▶ Exercise details
Read through the data and count the lines that contain the string "grey"; give only the result.
--- Information given Enclosed Below ---
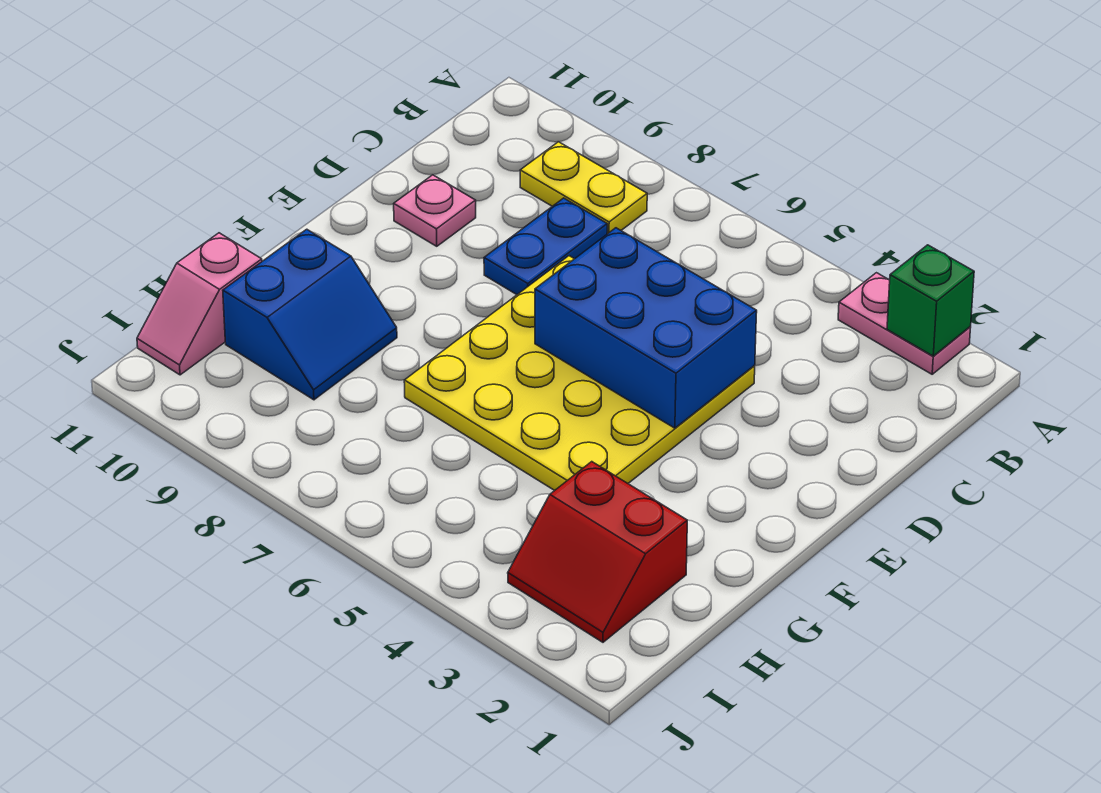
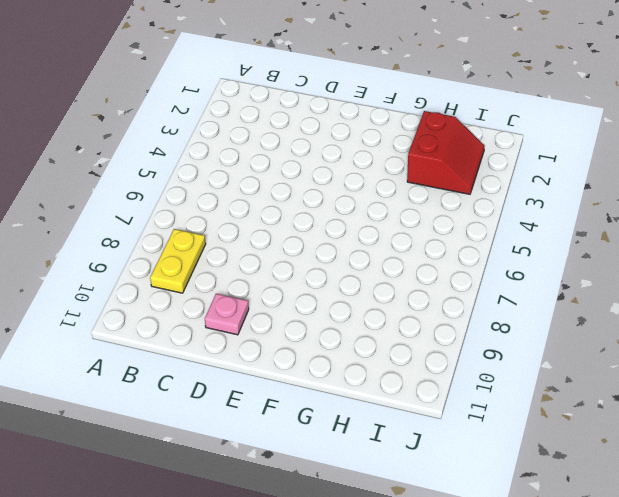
none -> pink plate A2:A3 level 1
none -> blue plate C8:D8 level 1

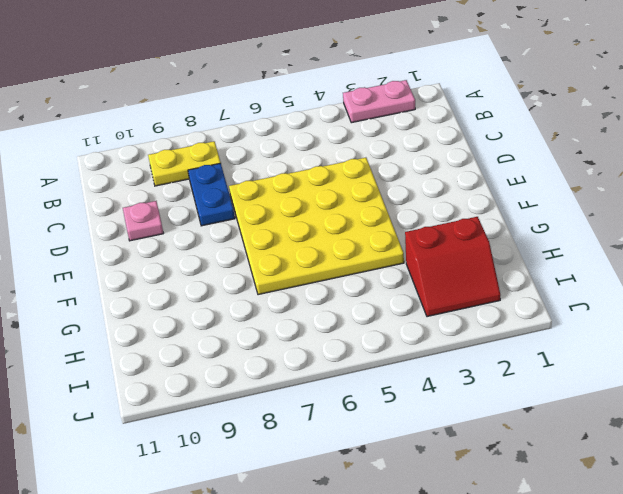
none -> blue slope G9:H10 level 1 top 10
none -> pink slope H11:I11 level 1 top H

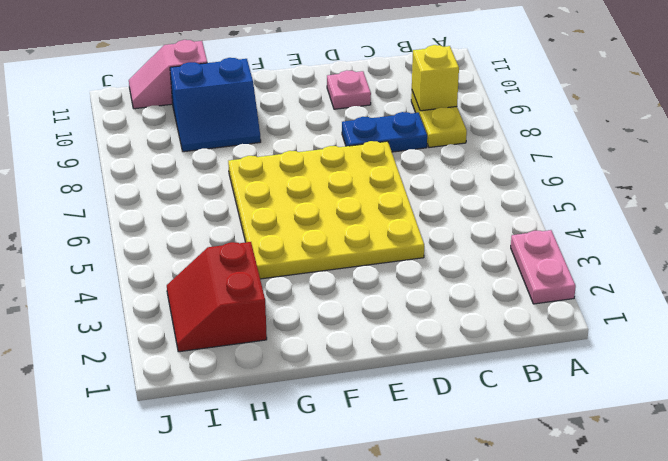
yellow brick B9 level 2 -> none
none -> green brick A2 level 2
none -> blue brick D4:E6 level 2

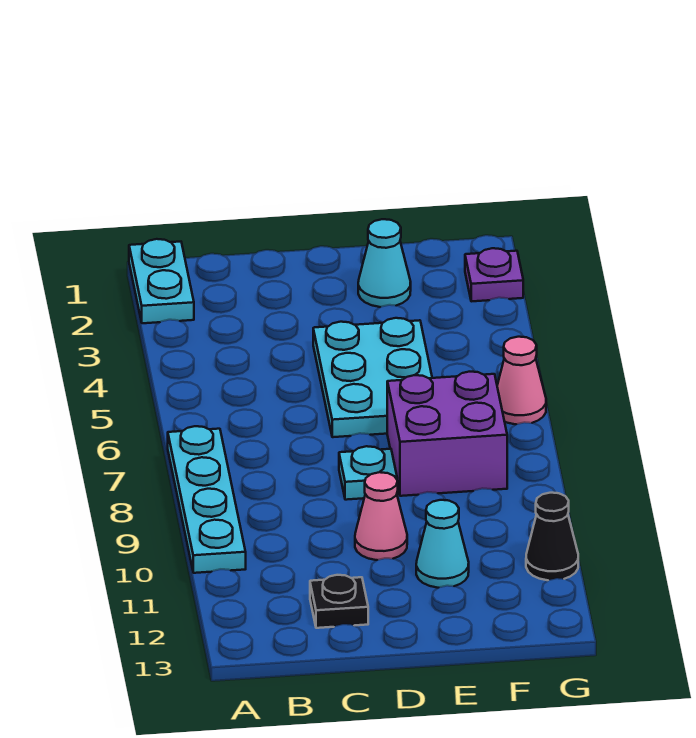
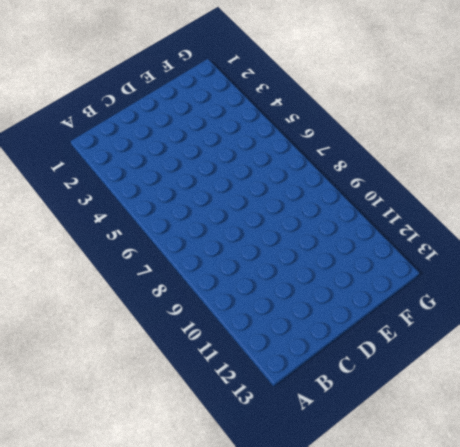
none -> cyan plate A1:A2 level 1
none -> cyan plate A7:A10 level 1
none -> black plate C12 level 1

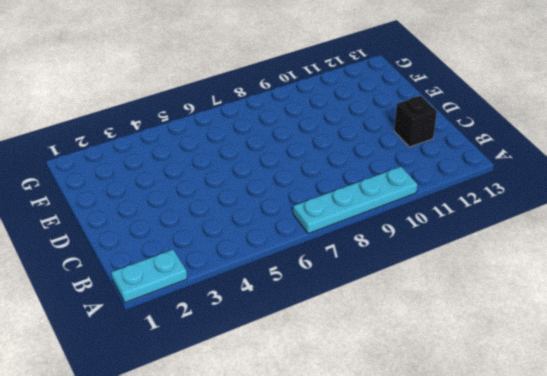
black brick C12 level 1 -> black plate C12 level 1
none -> cyan plate D4:E6 level 1
none -> cyan plate D8 level 1
none -> pink cone D10 level 1

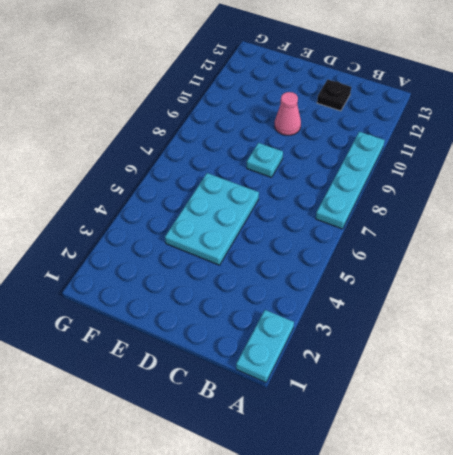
none -> cyan cone E2 level 1
none -> purple brick E7:F8 level 1
none -> cyan cone E11 level 1

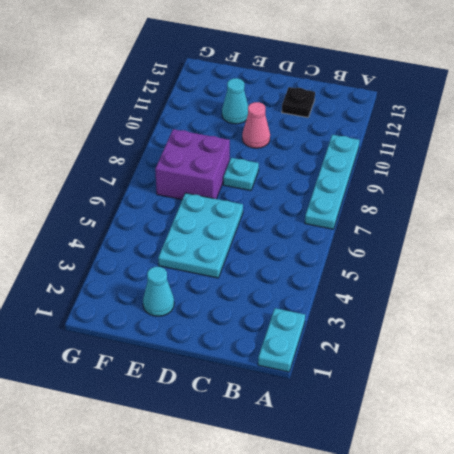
none -> purple plate G2 level 1
none -> pink cone G6 level 1
none -> black cone G11 level 1

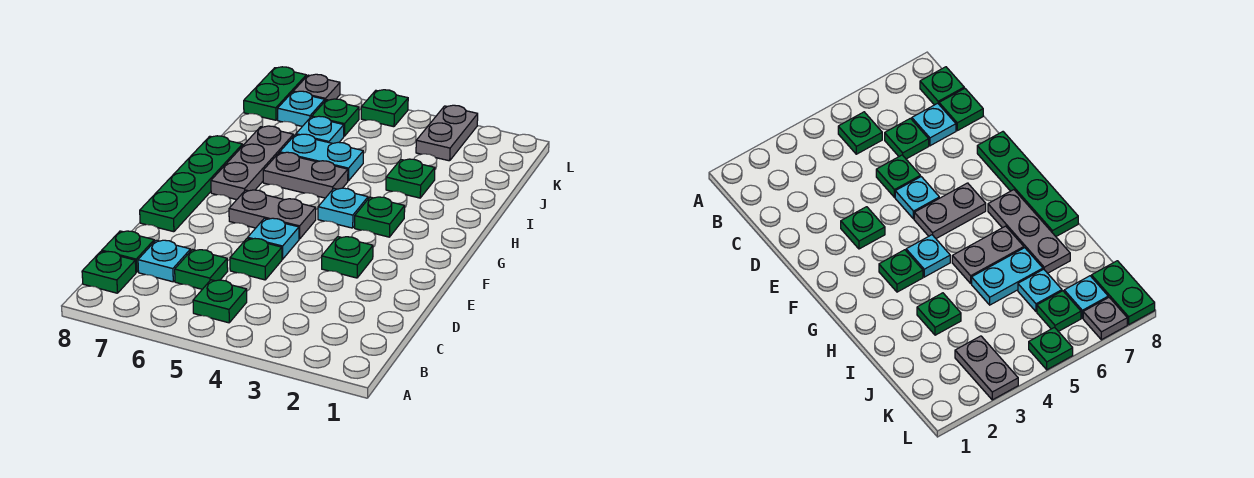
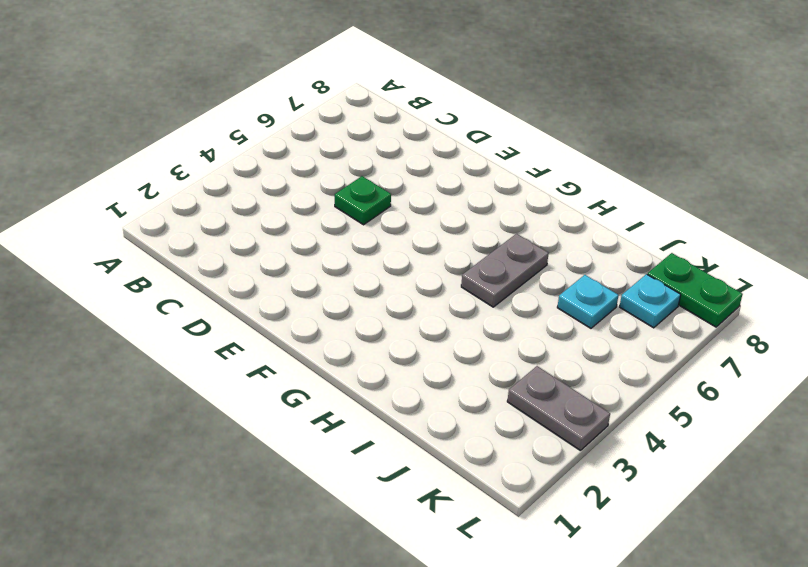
none -> green plate B5 level 1
none -> green plate B8 level 1
none -> green plate C6 level 1

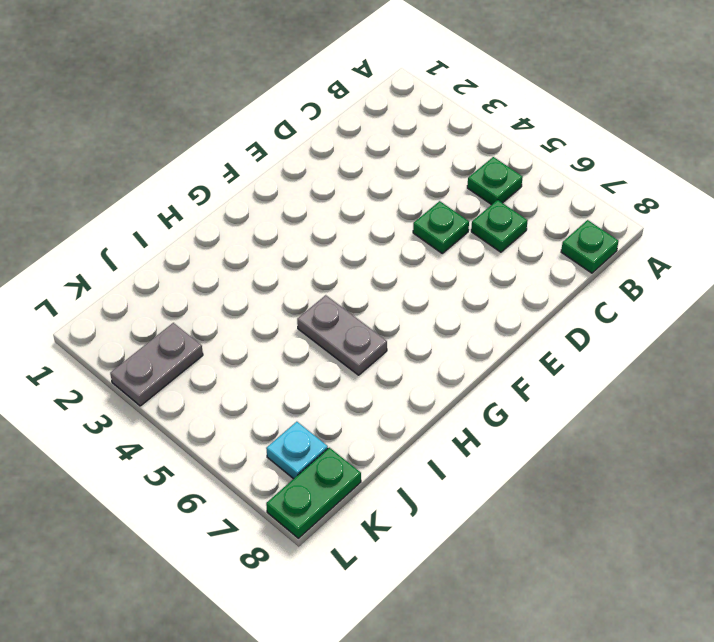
none -> cyan plate C7 level 1
none -> green plate C8 level 1
none -> green plate E3 level 1

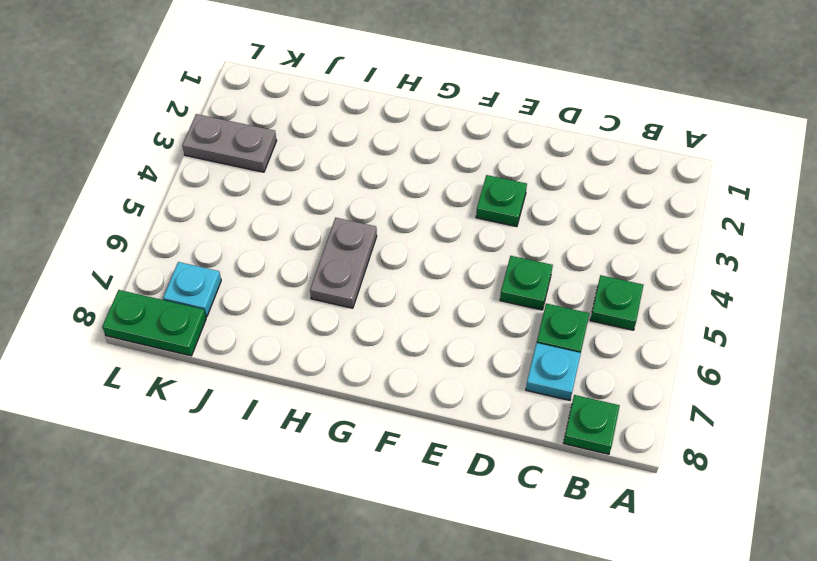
none -> green plate C8 level 1
none -> cyan plate E5 level 1
none -> green plate E8:H8 level 1

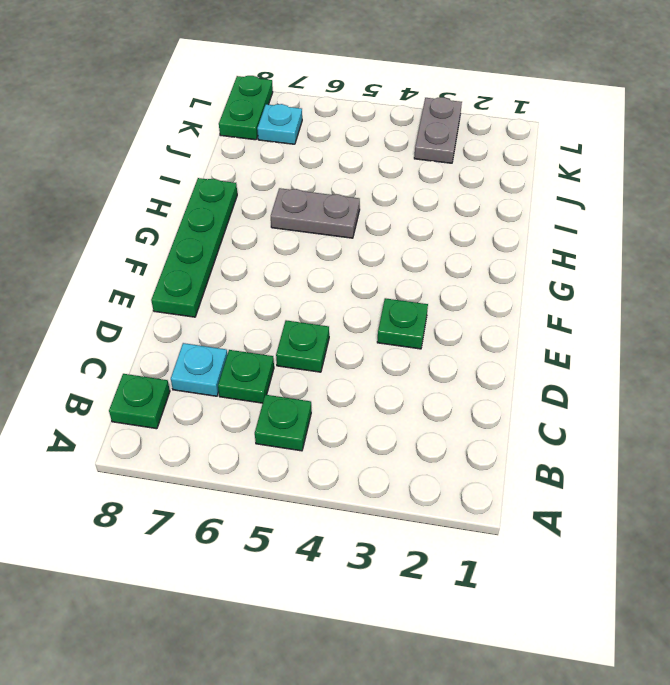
none -> green plate C8 level 1
none -> cyan plate E5 level 1
none -> grey plate F5:F6 level 1

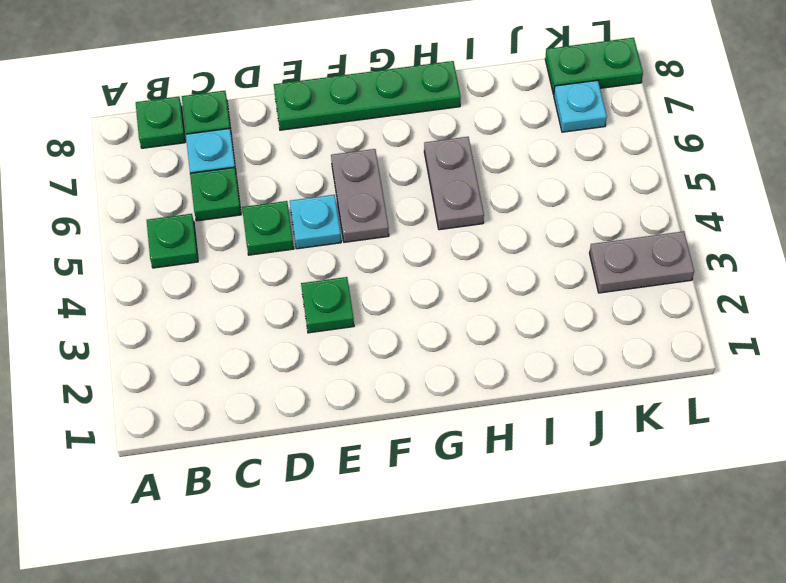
none -> green plate G3 level 1
none -> cyan plate G4 level 1
none -> grey plate G7:I7 level 1

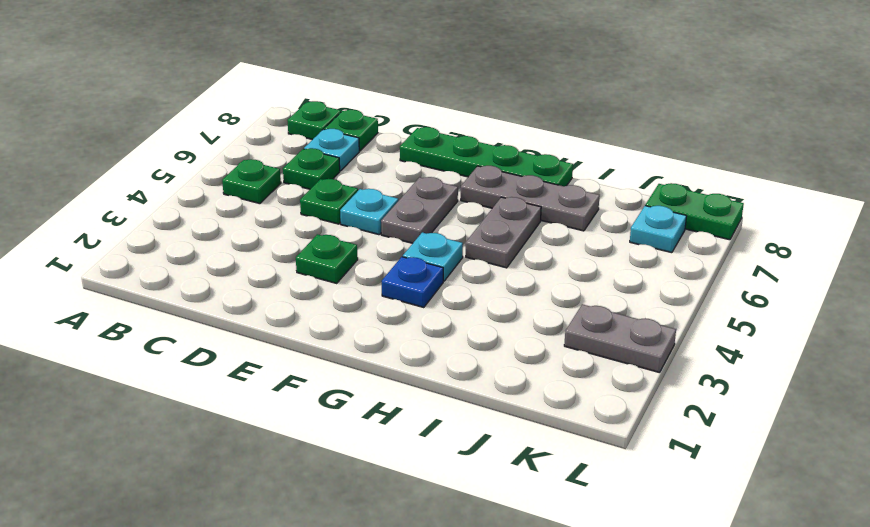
blue plate G3 level 1 -> green plate G3 level 1
none -> green plate I3 level 1
none -> cyan plate I5:I6 level 1
none -> cyan plate J6 level 1

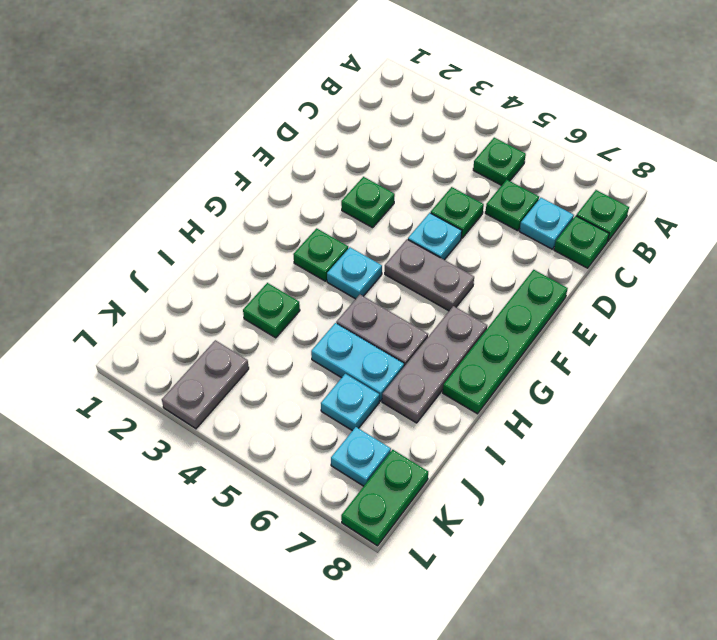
none -> green plate K6 level 1
none -> green plate L5 level 1
none -> grey plate L7 level 1

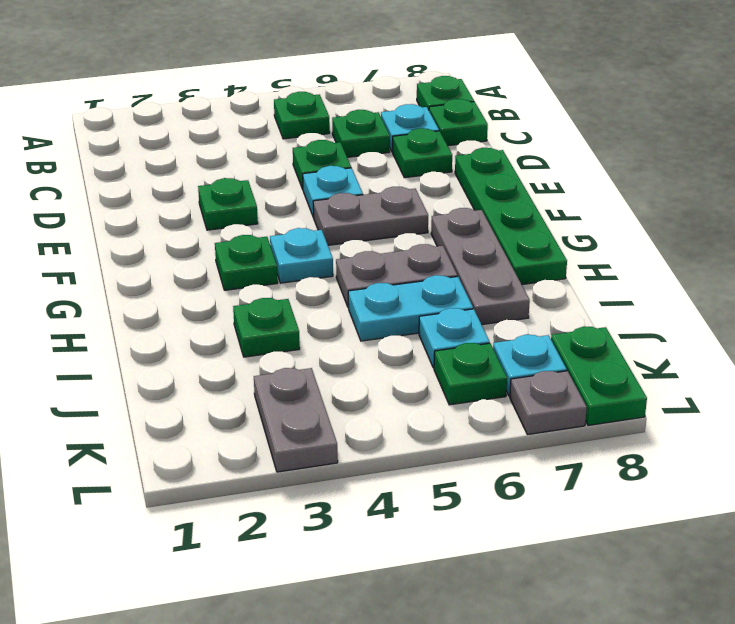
green plate D7 level 1 -> green plate L5 level 1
--- End of Enclosed Information given ---
▶ Exercise solution
3